→ Information given:

****

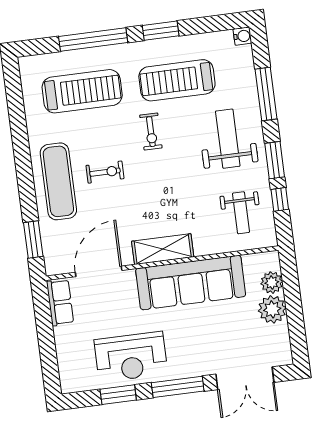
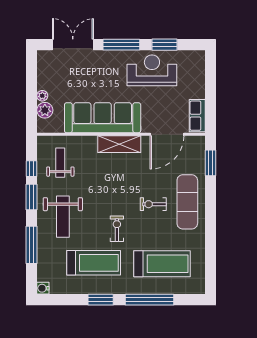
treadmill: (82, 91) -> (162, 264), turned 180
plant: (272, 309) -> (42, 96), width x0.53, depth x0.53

****

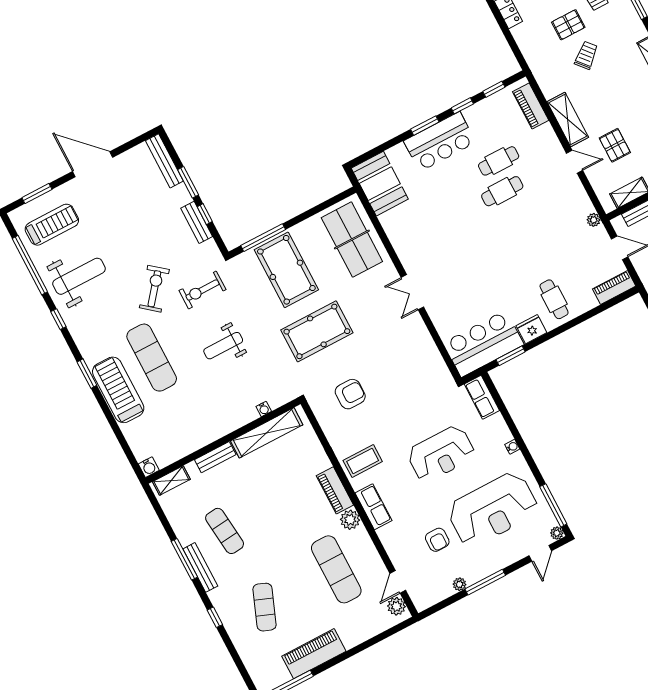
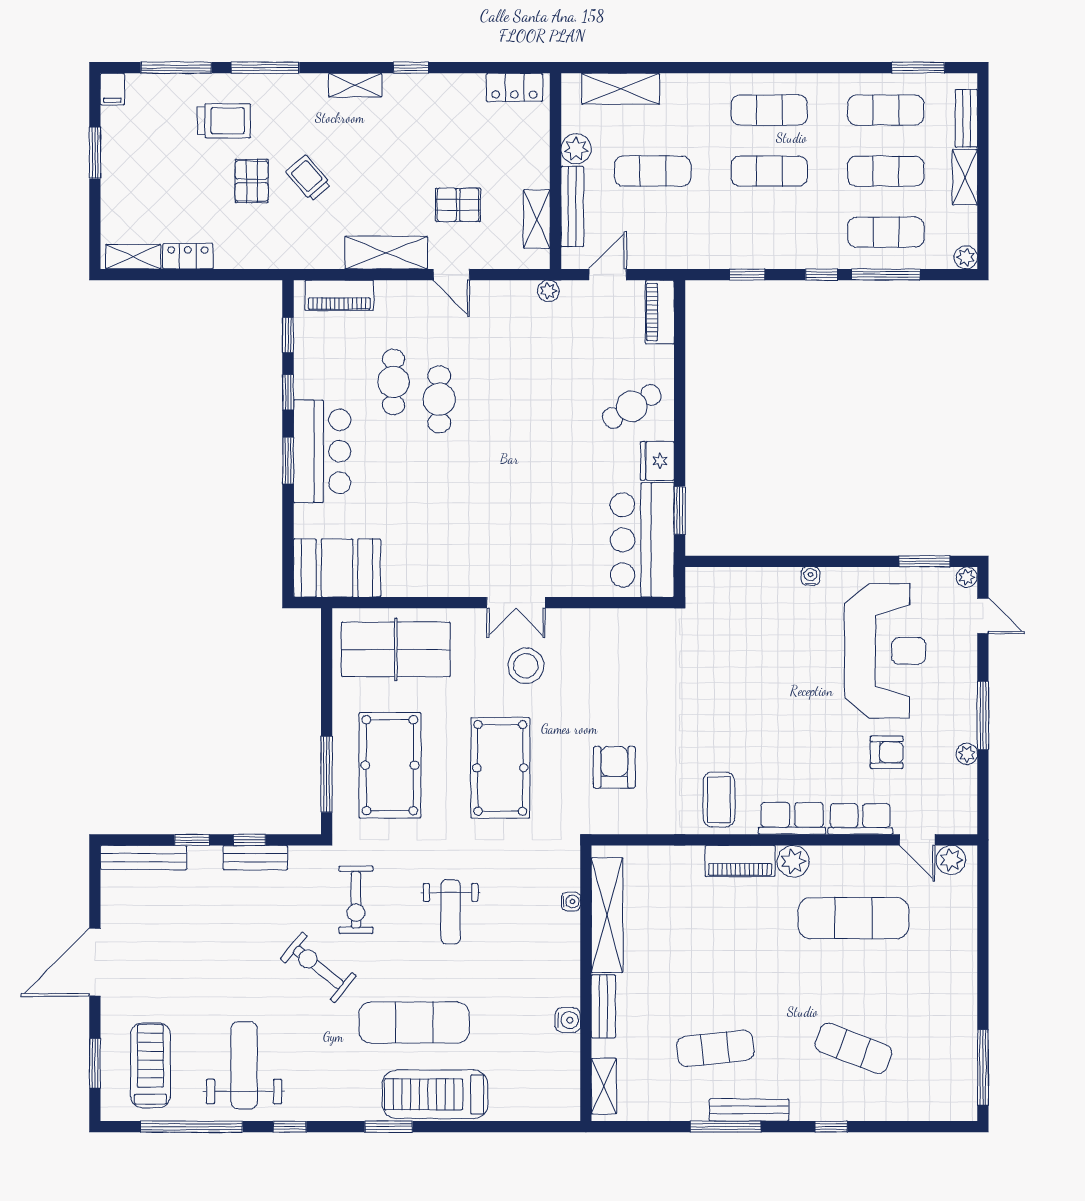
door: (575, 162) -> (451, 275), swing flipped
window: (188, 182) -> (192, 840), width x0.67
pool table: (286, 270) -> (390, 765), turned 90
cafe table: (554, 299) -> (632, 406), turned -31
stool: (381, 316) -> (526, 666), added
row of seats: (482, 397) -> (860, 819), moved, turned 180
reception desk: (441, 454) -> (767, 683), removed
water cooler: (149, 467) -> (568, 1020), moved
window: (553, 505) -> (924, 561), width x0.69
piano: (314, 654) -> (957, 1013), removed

****

→ About this exercise: In the listing, how many lines have the word "removed"? Write only that number.

→ Solution: 2